▶ _WHAT YOU NEED TO DO_
Where the line with "camera: 35 degrees left, 15 degrees up" appears below, start writing out lines exactly, and finish with the line with "(625, 252) = (471, 350): white", which is included; write out nothing else.

▶ _SUPPLIED DATA_

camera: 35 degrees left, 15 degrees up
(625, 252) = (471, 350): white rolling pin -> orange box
==
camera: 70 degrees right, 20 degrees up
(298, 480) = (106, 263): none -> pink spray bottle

▶ _ANSWER FOR THE TASK_
camera: 35 degrees left, 15 degrees up
(625, 252) = (471, 350): white rolling pin -> orange box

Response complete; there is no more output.